Task brief: Beginning with the line that contains "moved: réveil/vert (447" in the material below, print each line exactly until the line that contains "camera: 95 degrees right, 10 degrees down" has been printed, then stop.
The data START
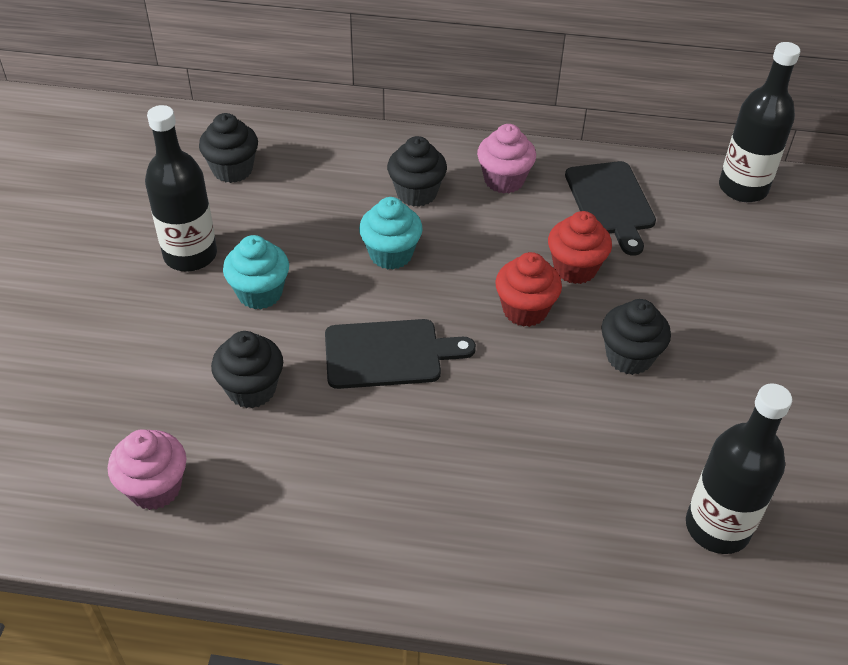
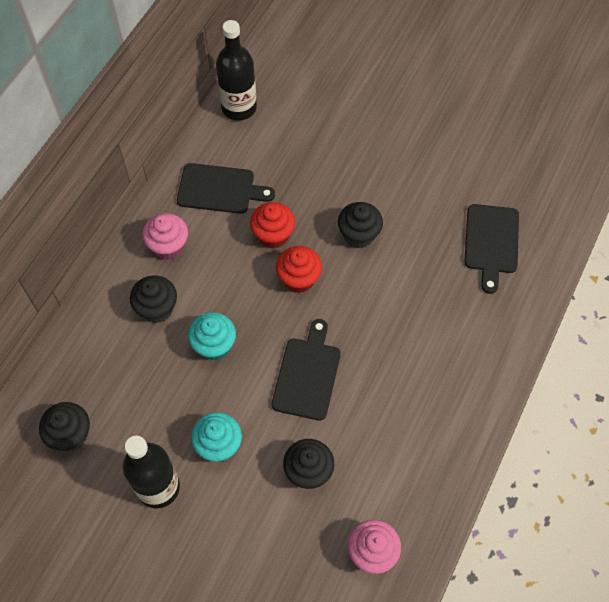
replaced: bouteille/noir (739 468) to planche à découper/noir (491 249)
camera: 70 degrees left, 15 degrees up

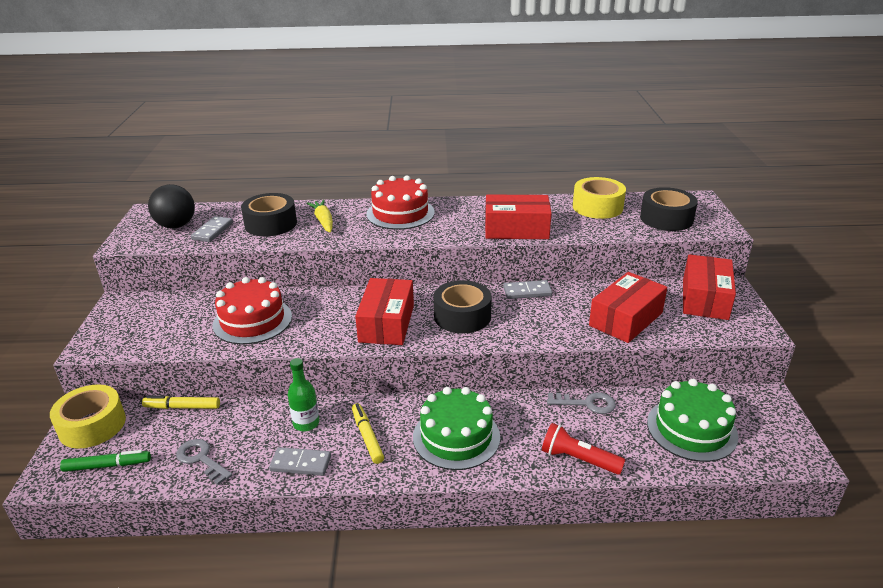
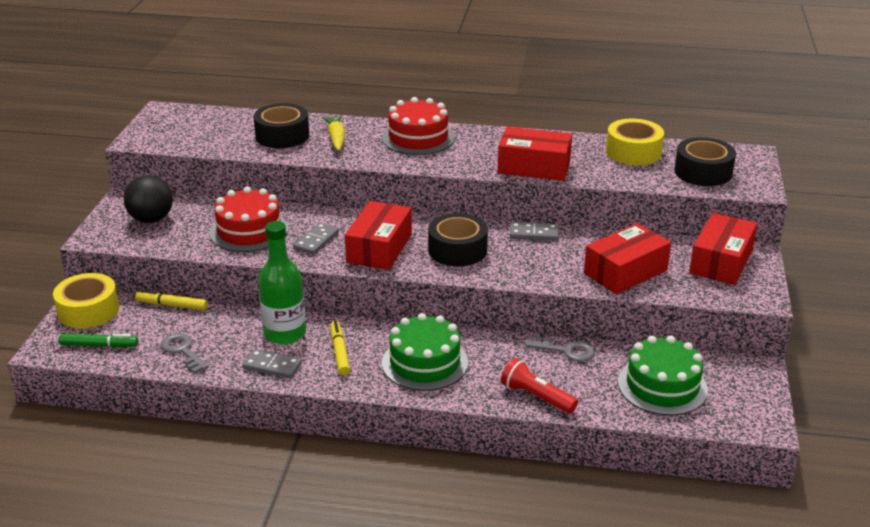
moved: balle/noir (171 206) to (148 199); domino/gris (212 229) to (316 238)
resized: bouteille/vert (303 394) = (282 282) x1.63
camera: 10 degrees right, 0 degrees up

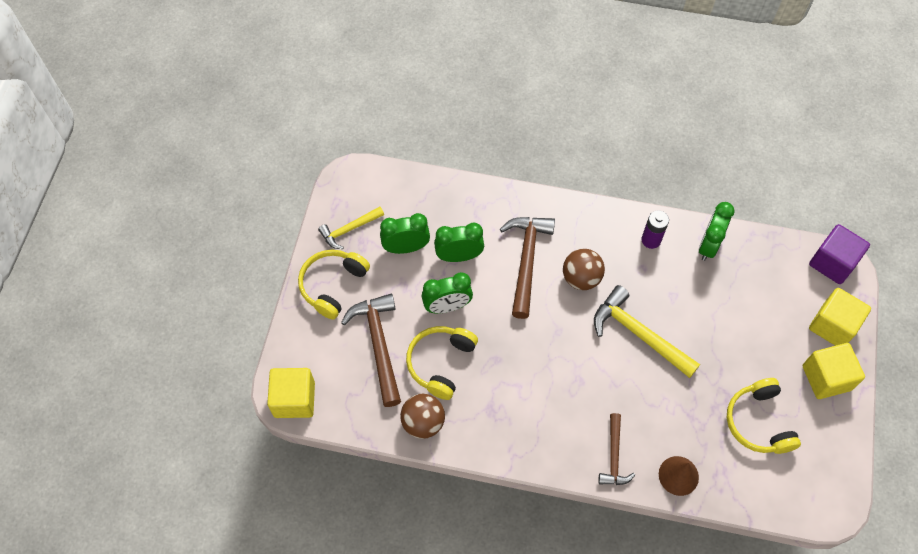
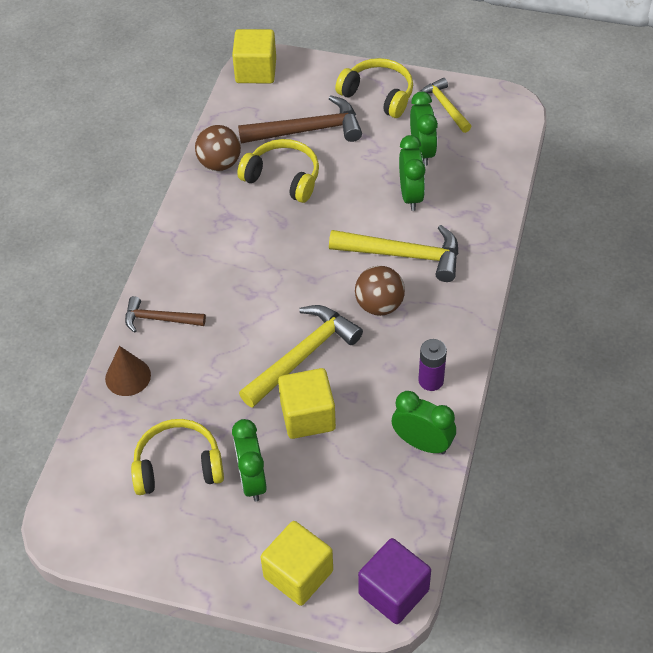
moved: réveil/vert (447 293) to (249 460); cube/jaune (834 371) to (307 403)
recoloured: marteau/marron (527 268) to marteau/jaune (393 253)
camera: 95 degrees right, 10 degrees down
The data END
The data START
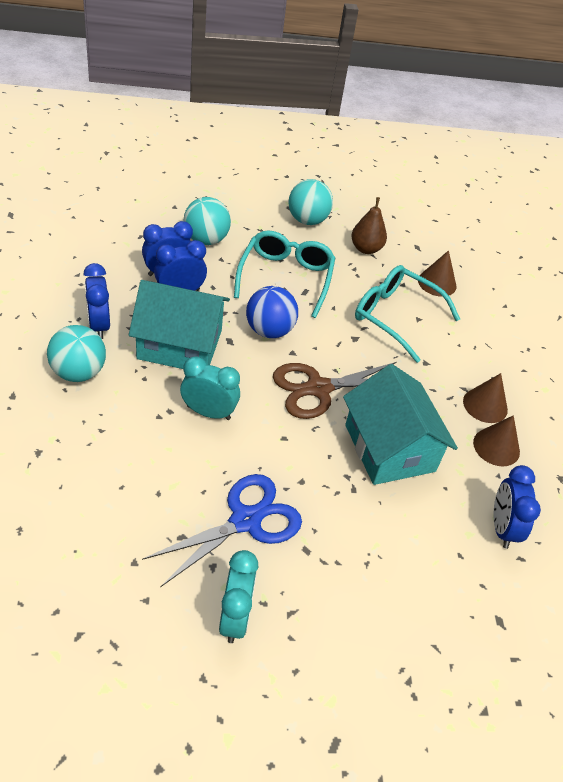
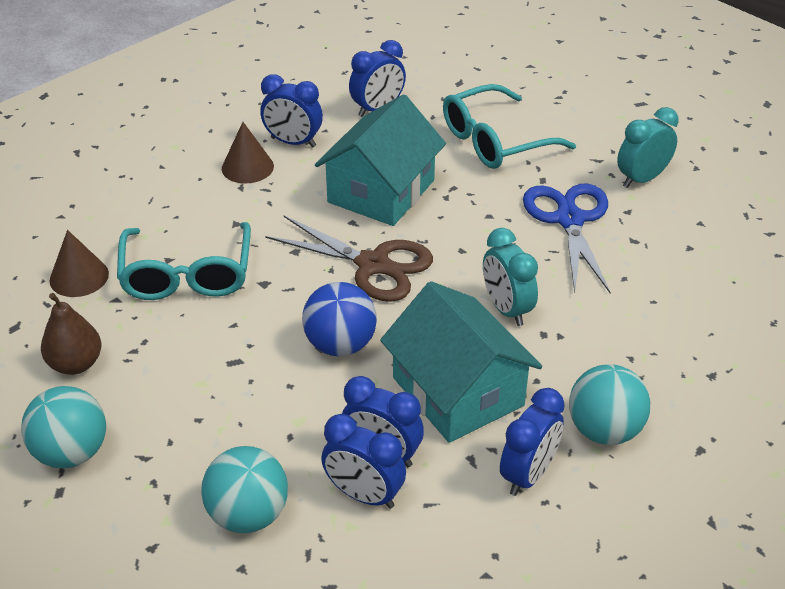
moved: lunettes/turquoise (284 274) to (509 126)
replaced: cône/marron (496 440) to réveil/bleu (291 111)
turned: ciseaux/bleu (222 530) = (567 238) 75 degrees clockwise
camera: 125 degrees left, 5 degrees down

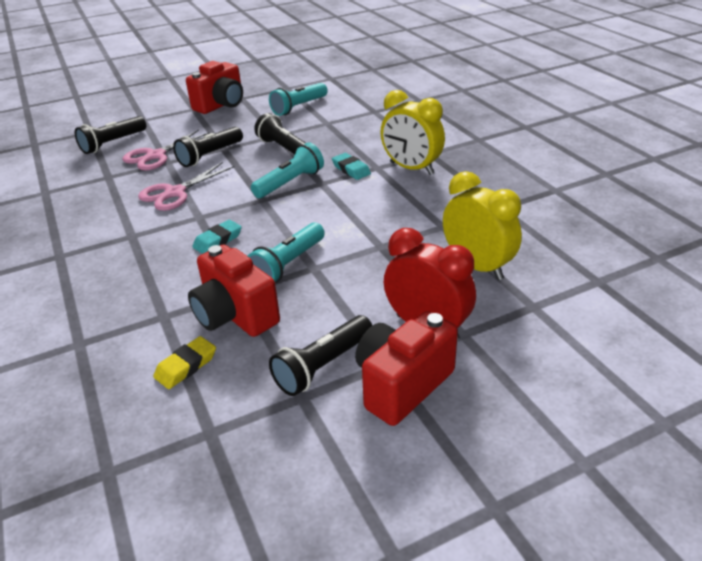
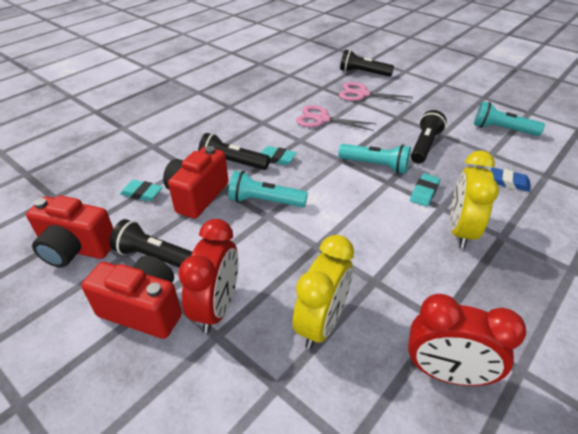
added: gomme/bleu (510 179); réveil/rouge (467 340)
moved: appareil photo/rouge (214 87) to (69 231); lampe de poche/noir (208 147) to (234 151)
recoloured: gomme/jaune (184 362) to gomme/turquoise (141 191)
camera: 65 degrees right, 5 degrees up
The data END
Written response:
moved: réveil/vert (447 293) to (249 460); cube/jaune (834 371) to (307 403)
recoloured: marteau/marron (527 268) to marteau/jaune (393 253)
camera: 95 degrees right, 10 degrees down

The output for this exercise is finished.